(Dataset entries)
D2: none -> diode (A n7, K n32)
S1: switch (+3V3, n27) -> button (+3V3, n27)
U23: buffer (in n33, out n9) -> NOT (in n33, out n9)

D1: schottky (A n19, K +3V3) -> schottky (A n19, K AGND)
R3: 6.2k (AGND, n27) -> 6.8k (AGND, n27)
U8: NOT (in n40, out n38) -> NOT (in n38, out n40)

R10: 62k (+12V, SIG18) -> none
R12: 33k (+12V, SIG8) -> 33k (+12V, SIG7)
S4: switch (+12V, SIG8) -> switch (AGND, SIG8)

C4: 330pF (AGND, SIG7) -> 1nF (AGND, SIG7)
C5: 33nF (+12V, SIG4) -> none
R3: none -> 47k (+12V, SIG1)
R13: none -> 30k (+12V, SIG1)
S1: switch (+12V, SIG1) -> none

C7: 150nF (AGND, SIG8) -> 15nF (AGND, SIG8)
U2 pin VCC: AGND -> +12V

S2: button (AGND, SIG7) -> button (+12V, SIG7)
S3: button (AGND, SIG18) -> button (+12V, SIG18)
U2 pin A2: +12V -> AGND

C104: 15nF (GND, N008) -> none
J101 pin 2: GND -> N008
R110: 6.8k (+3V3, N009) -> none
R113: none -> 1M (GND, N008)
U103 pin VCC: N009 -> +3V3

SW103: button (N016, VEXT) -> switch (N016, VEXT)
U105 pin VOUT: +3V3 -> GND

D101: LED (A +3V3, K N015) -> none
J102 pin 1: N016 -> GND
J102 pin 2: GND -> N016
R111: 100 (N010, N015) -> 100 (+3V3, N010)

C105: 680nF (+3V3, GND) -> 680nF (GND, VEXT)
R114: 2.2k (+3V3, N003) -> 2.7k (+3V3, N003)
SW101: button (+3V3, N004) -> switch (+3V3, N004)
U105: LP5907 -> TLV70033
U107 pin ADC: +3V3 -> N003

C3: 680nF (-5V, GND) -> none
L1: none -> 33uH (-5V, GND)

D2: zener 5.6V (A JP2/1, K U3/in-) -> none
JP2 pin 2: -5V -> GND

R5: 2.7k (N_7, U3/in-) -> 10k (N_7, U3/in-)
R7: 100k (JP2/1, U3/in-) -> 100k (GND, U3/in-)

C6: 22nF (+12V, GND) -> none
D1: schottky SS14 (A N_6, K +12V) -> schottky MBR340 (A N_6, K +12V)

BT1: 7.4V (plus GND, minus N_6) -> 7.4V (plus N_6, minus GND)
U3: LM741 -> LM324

» **Goal of the exercise**:
The data above needs to be given again exactly, with no line left out.

» **Answer to this task**:
D2: none -> diode (A n7, K n32)
S1: switch (+3V3, n27) -> button (+3V3, n27)
U23: buffer (in n33, out n9) -> NOT (in n33, out n9)

D1: schottky (A n19, K +3V3) -> schottky (A n19, K AGND)
R3: 6.2k (AGND, n27) -> 6.8k (AGND, n27)
U8: NOT (in n40, out n38) -> NOT (in n38, out n40)

R10: 62k (+12V, SIG18) -> none
R12: 33k (+12V, SIG8) -> 33k (+12V, SIG7)
S4: switch (+12V, SIG8) -> switch (AGND, SIG8)

C4: 330pF (AGND, SIG7) -> 1nF (AGND, SIG7)
C5: 33nF (+12V, SIG4) -> none
R3: none -> 47k (+12V, SIG1)
R13: none -> 30k (+12V, SIG1)
S1: switch (+12V, SIG1) -> none

C7: 150nF (AGND, SIG8) -> 15nF (AGND, SIG8)
U2 pin VCC: AGND -> +12V

S2: button (AGND, SIG7) -> button (+12V, SIG7)
S3: button (AGND, SIG18) -> button (+12V, SIG18)
U2 pin A2: +12V -> AGND

C104: 15nF (GND, N008) -> none
J101 pin 2: GND -> N008
R110: 6.8k (+3V3, N009) -> none
R113: none -> 1M (GND, N008)
U103 pin VCC: N009 -> +3V3

SW103: button (N016, VEXT) -> switch (N016, VEXT)
U105 pin VOUT: +3V3 -> GND

D101: LED (A +3V3, K N015) -> none
J102 pin 1: N016 -> GND
J102 pin 2: GND -> N016
R111: 100 (N010, N015) -> 100 (+3V3, N010)

C105: 680nF (+3V3, GND) -> 680nF (GND, VEXT)
R114: 2.2k (+3V3, N003) -> 2.7k (+3V3, N003)
SW101: button (+3V3, N004) -> switch (+3V3, N004)
U105: LP5907 -> TLV70033
U107 pin ADC: +3V3 -> N003

C3: 680nF (-5V, GND) -> none
L1: none -> 33uH (-5V, GND)

D2: zener 5.6V (A JP2/1, K U3/in-) -> none
JP2 pin 2: -5V -> GND

R5: 2.7k (N_7, U3/in-) -> 10k (N_7, U3/in-)
R7: 100k (JP2/1, U3/in-) -> 100k (GND, U3/in-)

C6: 22nF (+12V, GND) -> none
D1: schottky SS14 (A N_6, K +12V) -> schottky MBR340 (A N_6, K +12V)

BT1: 7.4V (plus GND, minus N_6) -> 7.4V (plus N_6, minus GND)
U3: LM741 -> LM324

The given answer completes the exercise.